# PROBLEM DETAILS
Look through the records below, and whenever a line contains "blue", copy it.

(Shape position updates)
....
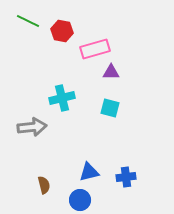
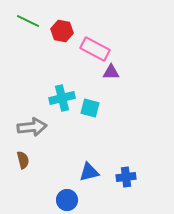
pink rectangle: rotated 44 degrees clockwise
cyan square: moved 20 px left
brown semicircle: moved 21 px left, 25 px up
blue circle: moved 13 px left
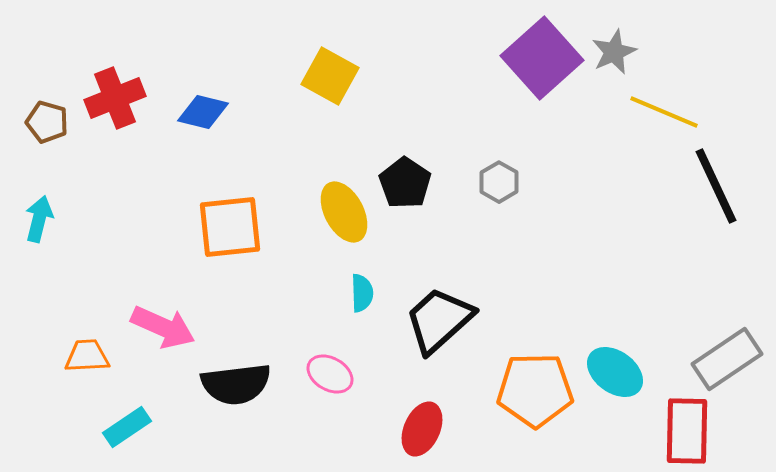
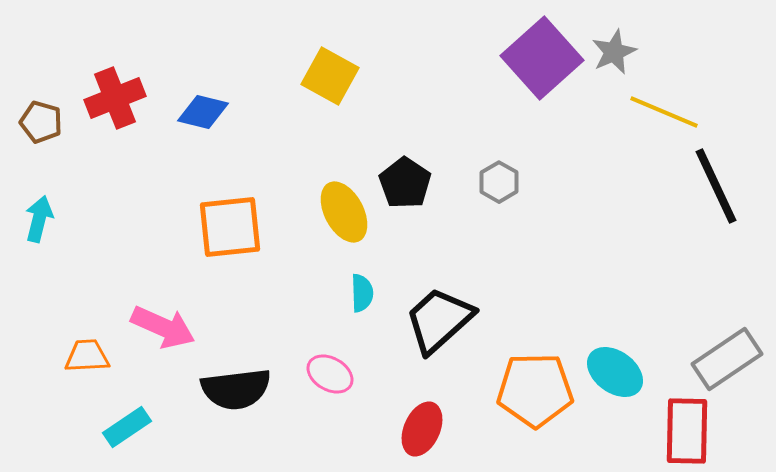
brown pentagon: moved 6 px left
black semicircle: moved 5 px down
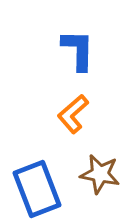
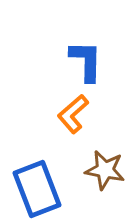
blue L-shape: moved 8 px right, 11 px down
brown star: moved 5 px right, 4 px up
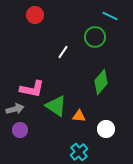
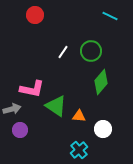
green circle: moved 4 px left, 14 px down
gray arrow: moved 3 px left
white circle: moved 3 px left
cyan cross: moved 2 px up
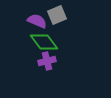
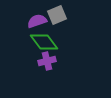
purple semicircle: rotated 42 degrees counterclockwise
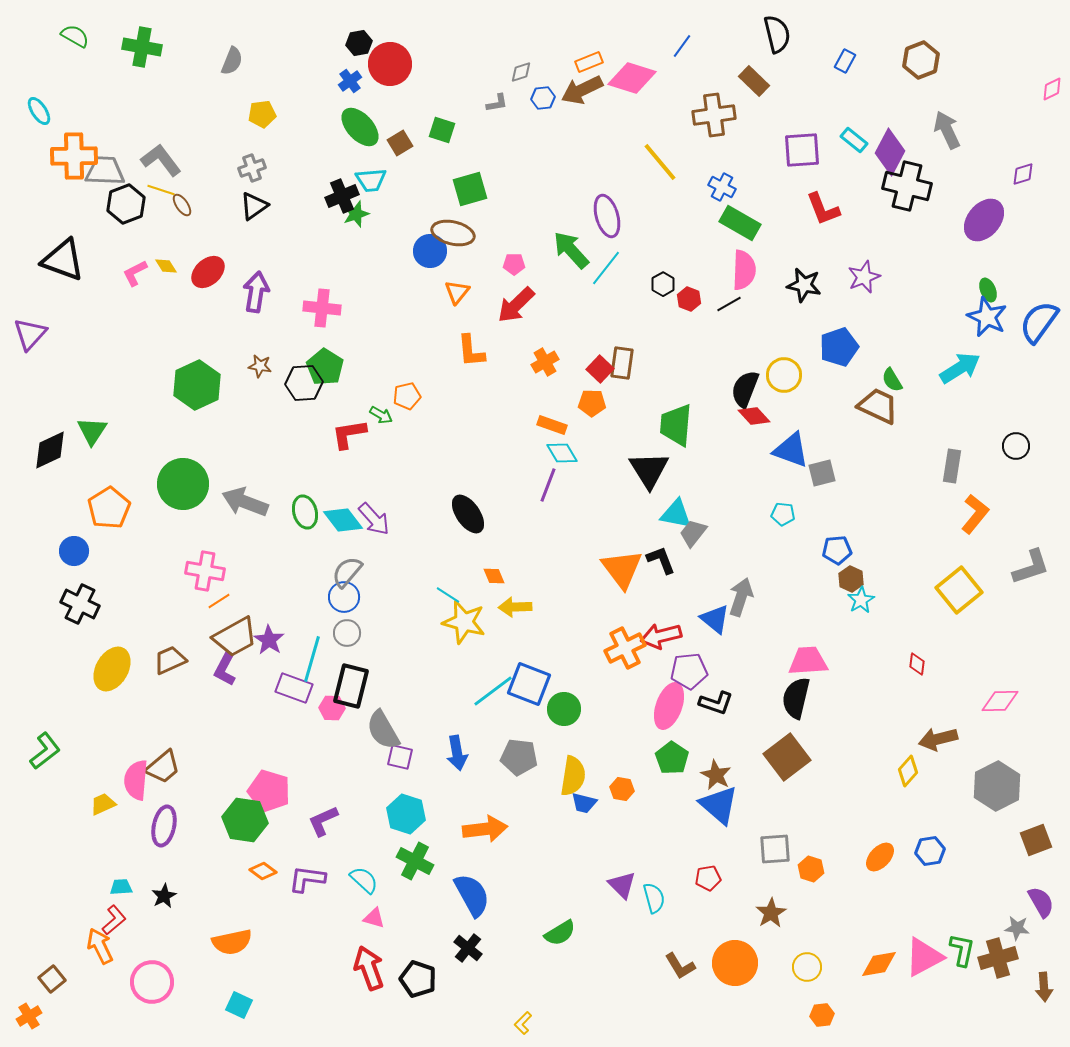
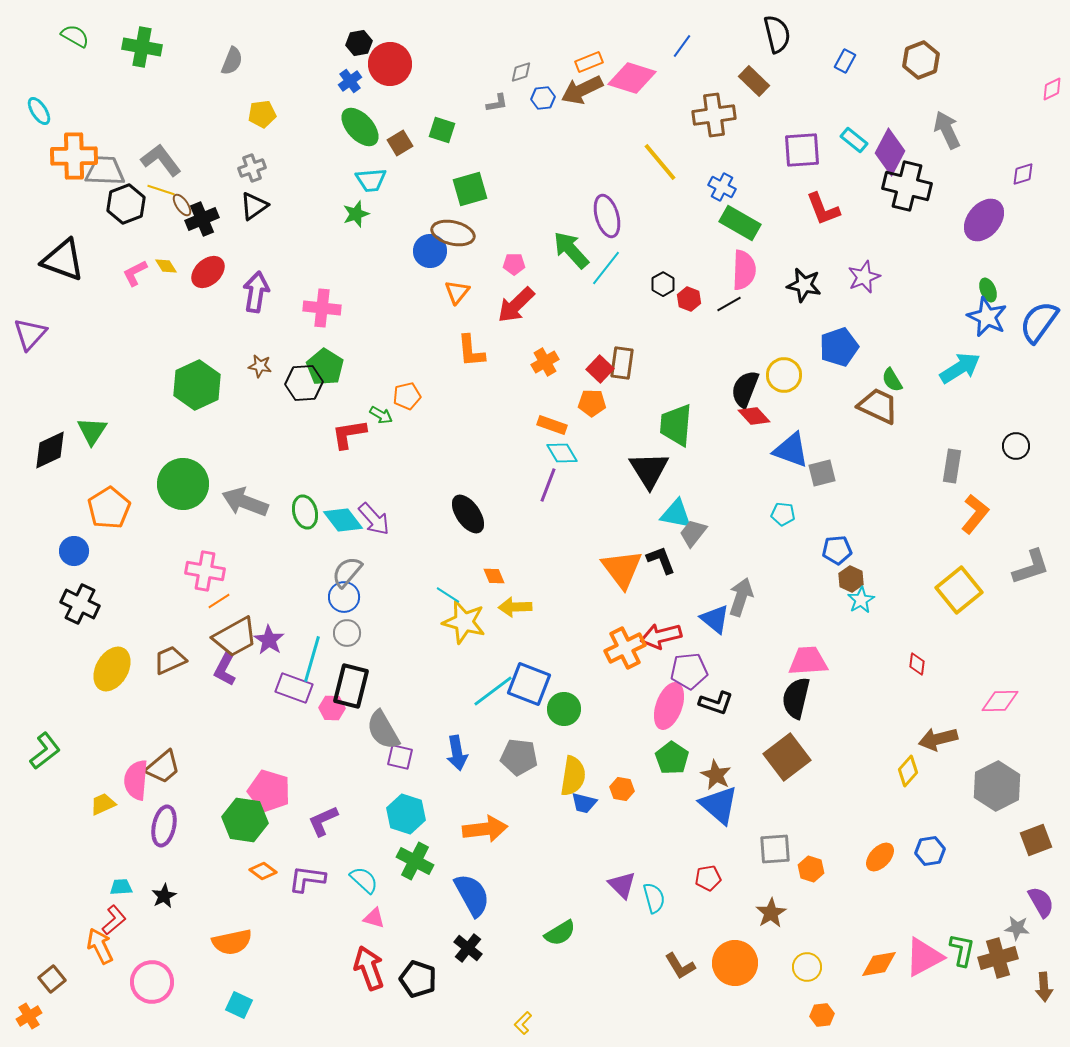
black cross at (342, 196): moved 140 px left, 23 px down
....
# EXERCISE RESULT
blue circle: moved 13 px left
blue L-shape: moved 8 px right, 11 px down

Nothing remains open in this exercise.